Find the lines in the records below that contain "pink", and report each of them.

***** Task inputs

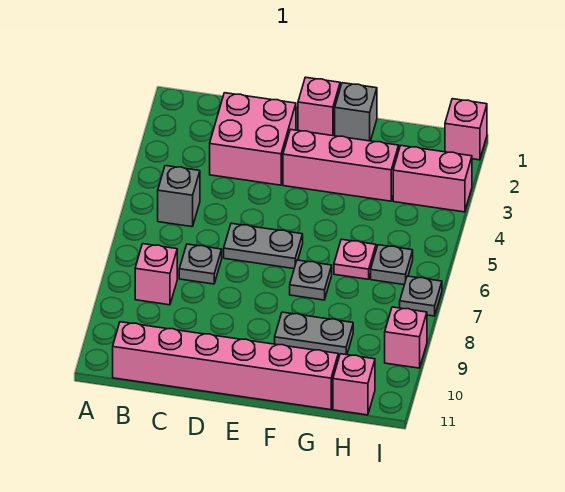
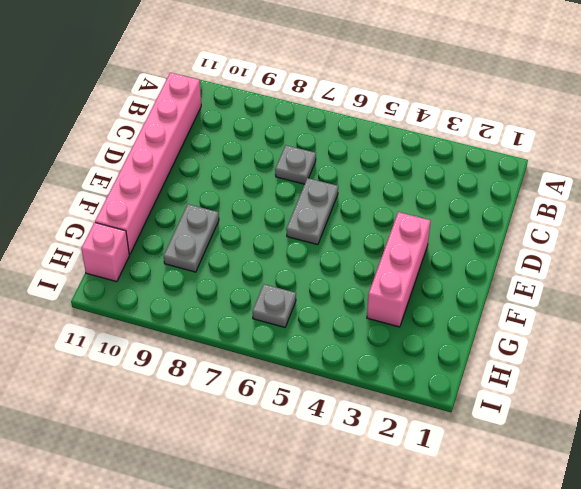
none -> grey brick B5 level 1
none -> pink brick B8 level 1
none -> pink brick C2:D3 level 1

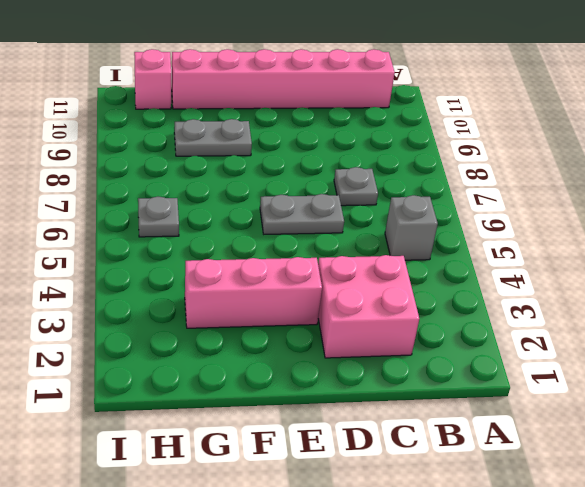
none -> pink brick B8 level 1
none -> pink brick E1 level 1
none -> grey brick F1 level 1

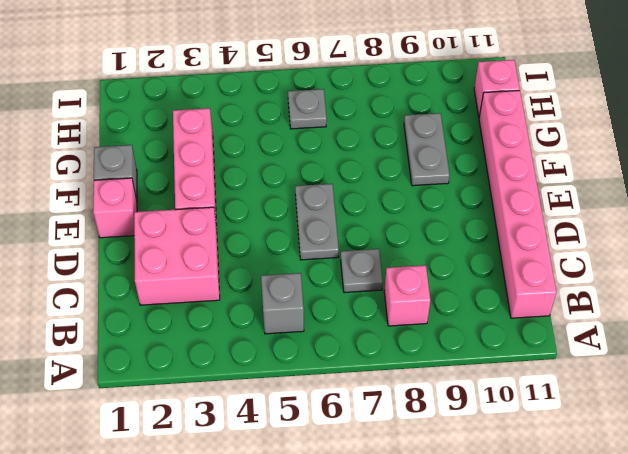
none -> grey plate F7 level 1
none -> pink plate G6 level 1
none -> pink brick H3:I3 level 1

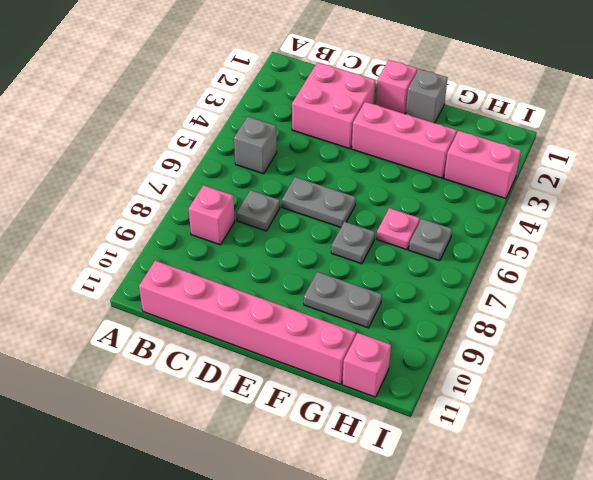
none -> pink brick I1 level 1
none -> grey plate I7 level 1
none -> pink brick I9 level 1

**********

→ Task result
none -> pink brick B8 level 1
none -> pink brick C2:D3 level 1
none -> pink brick B8 level 1
none -> pink brick E1 level 1
none -> pink plate G6 level 1
none -> pink brick H3:I3 level 1
none -> pink brick I1 level 1
none -> pink brick I9 level 1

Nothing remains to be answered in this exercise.